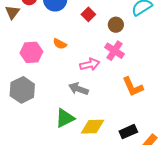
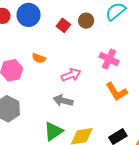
brown circle: (116, 25) -> (86, 21), moved
pink cross: (115, 51) -> (109, 59), moved

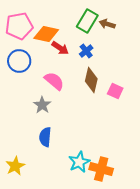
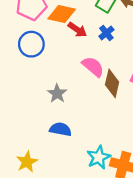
brown diamond: (91, 80) -> (112, 83), moved
pink semicircle: (54, 81) -> (93, 67), moved
blue semicircle: (45, 137) -> (60, 129), turned 96

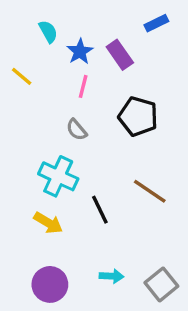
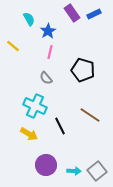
purple rectangle: (120, 55) -> (72, 13), moved
cyan arrow: (111, 276) -> (74, 171), moved
purple circle: (50, 284) -> (46, 165), moved

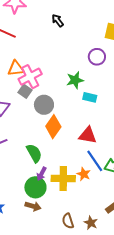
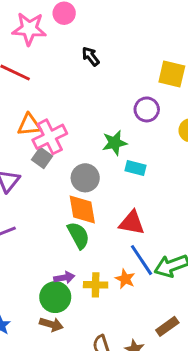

========

Output nothing but the records above, word for word, with the pictures removed.

### [Solution for this problem]
brown circle: (116, 25) -> (86, 21), moved
pink cross: (115, 51) -> (109, 59), moved

brown diamond: (91, 80) -> (112, 83), moved
pink semicircle: (54, 81) -> (93, 67), moved
blue semicircle: (45, 137) -> (60, 129), turned 96

purple rectangle: (120, 55) -> (72, 13), moved
cyan arrow: (111, 276) -> (74, 171), moved
purple circle: (50, 284) -> (46, 165), moved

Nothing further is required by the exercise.